Stored dataset items:
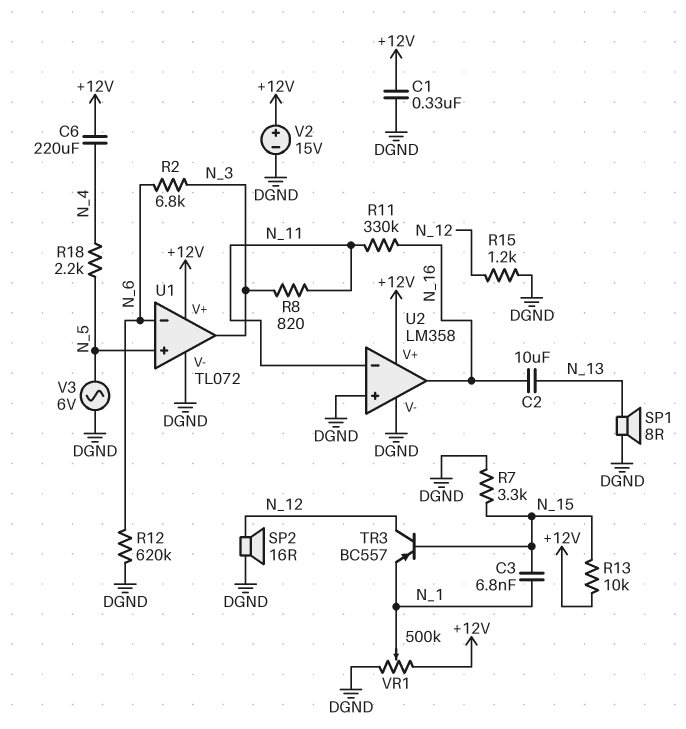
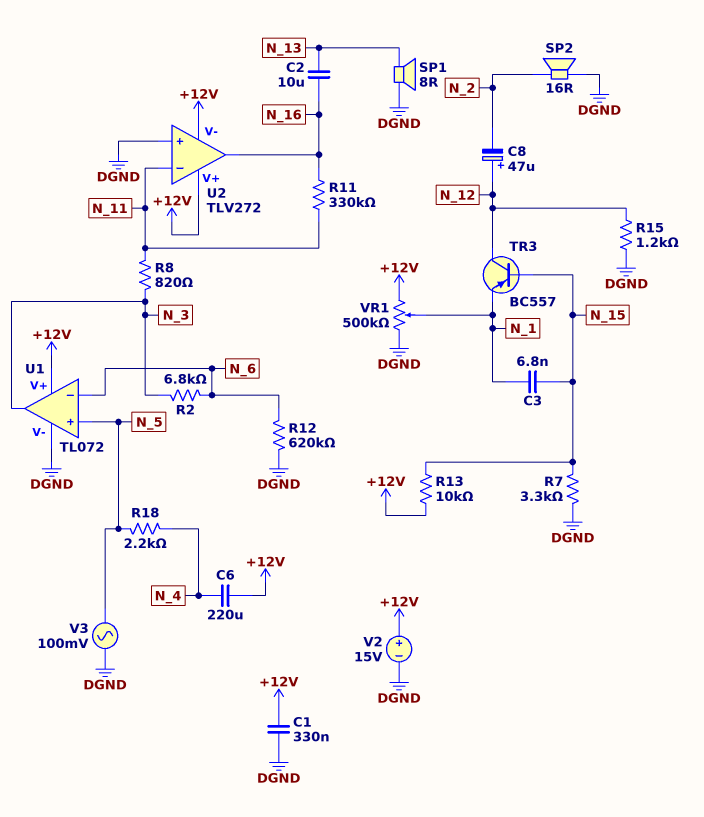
C8: none -> 47uF (plus N_12, minus N_2)
SP2: speaker 16R (DGND, N_12) -> speaker 16R (DGND, N_2)
U2: LM358 -> TLV272
U2 pin V-: DGND -> +12V
V3: AC 6V (DGND, N_5) -> AC 100mV (DGND, N_5)

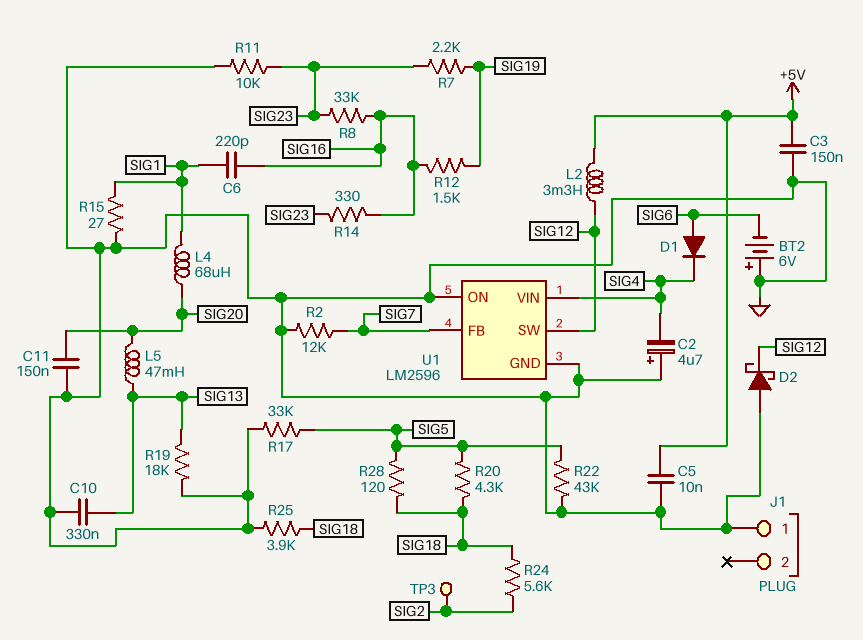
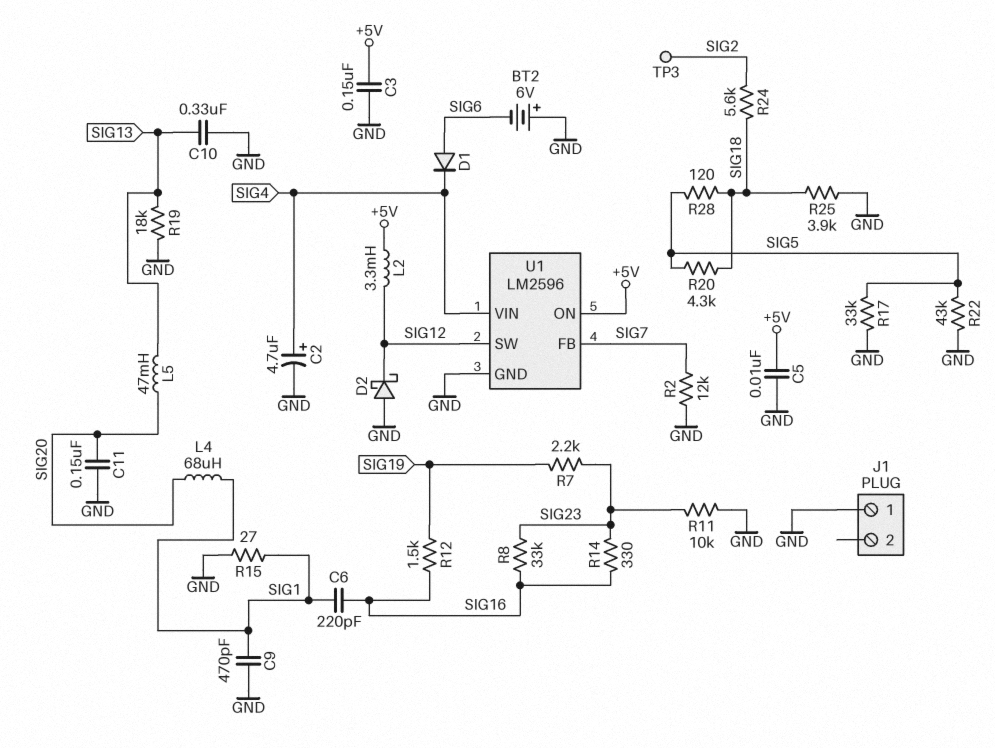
C2: 4.7uF (plus GND, minus SIG4) -> 4.7uF (plus SIG4, minus GND)
C9: none -> 470pF (GND, SIG1)
U1 pin ON: GND -> +5V

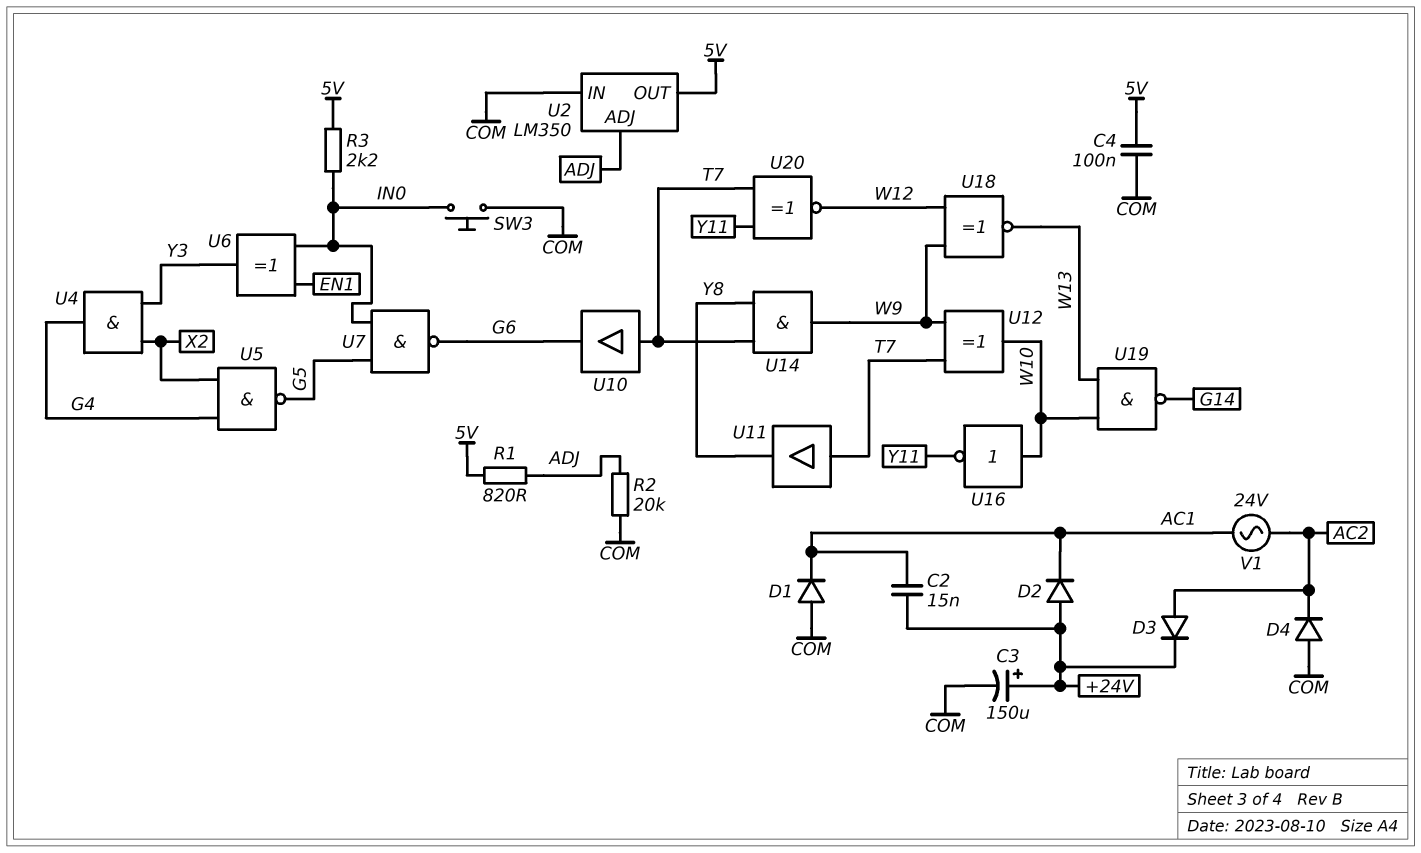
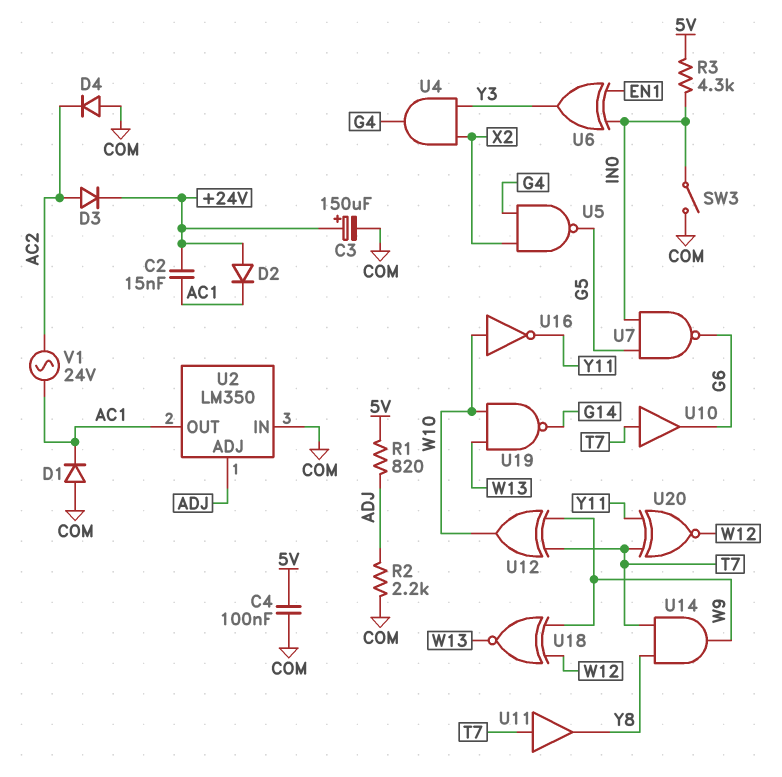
R2: 20k (ADJ, COM) -> 2.2k (ADJ, COM)
R3: 2.2k (5V, IN0) -> 4.3k (5V, IN0)
SW3: button (COM, IN0) -> switch (COM, IN0)
U2 pin OUT: 5V -> AC1

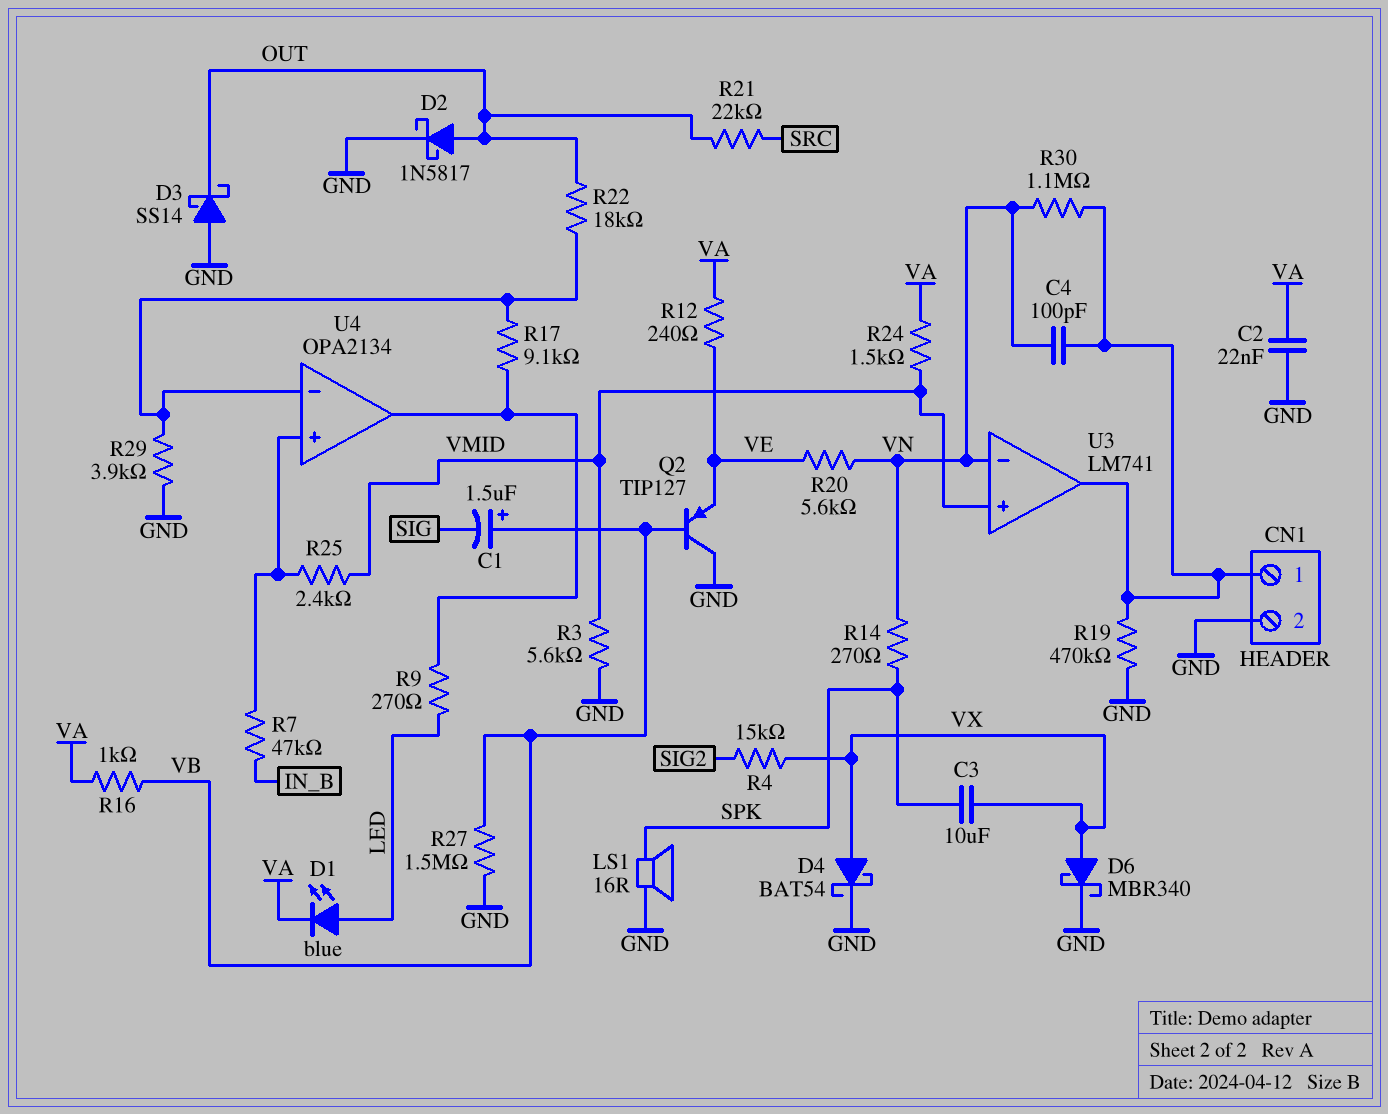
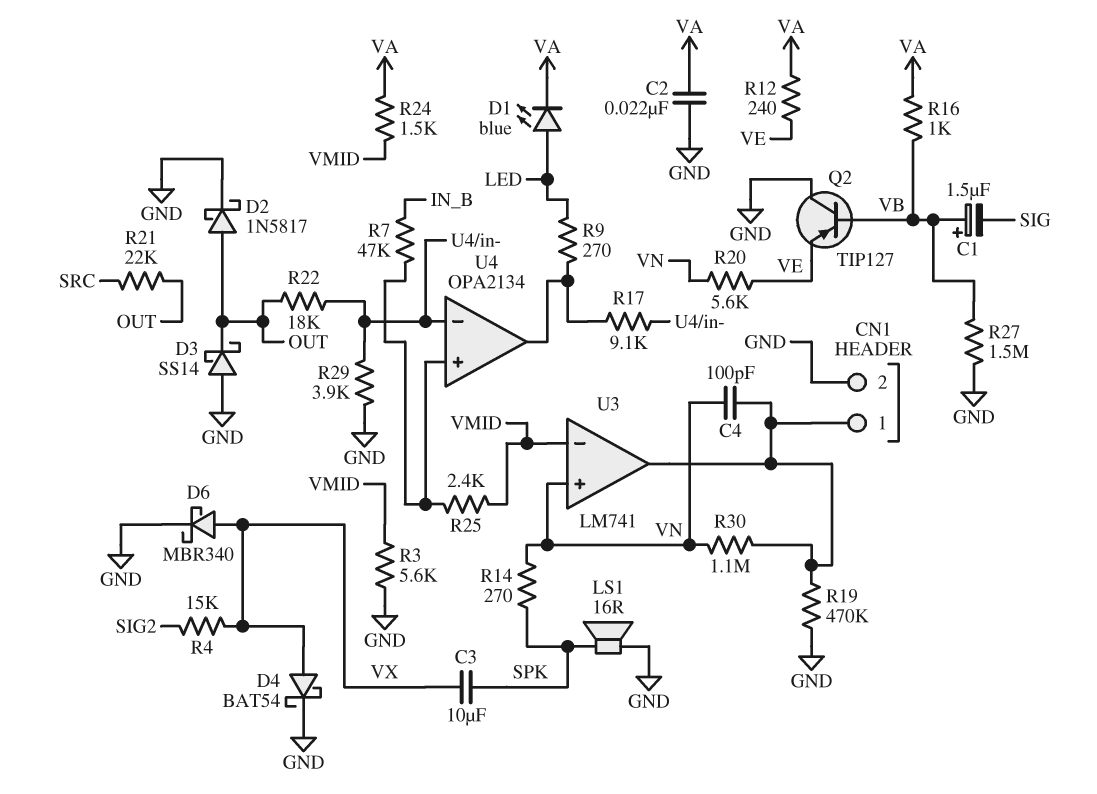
U3 pin in+: VMID -> VN
U3 pin in-: VN -> VMID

YOUR TASK:
Go through the records above and copy every line with the word "minus".

TASK RESULT:
C8: none -> 47uF (plus N_12, minus N_2)
C2: 4.7uF (plus GND, minus SIG4) -> 4.7uF (plus SIG4, minus GND)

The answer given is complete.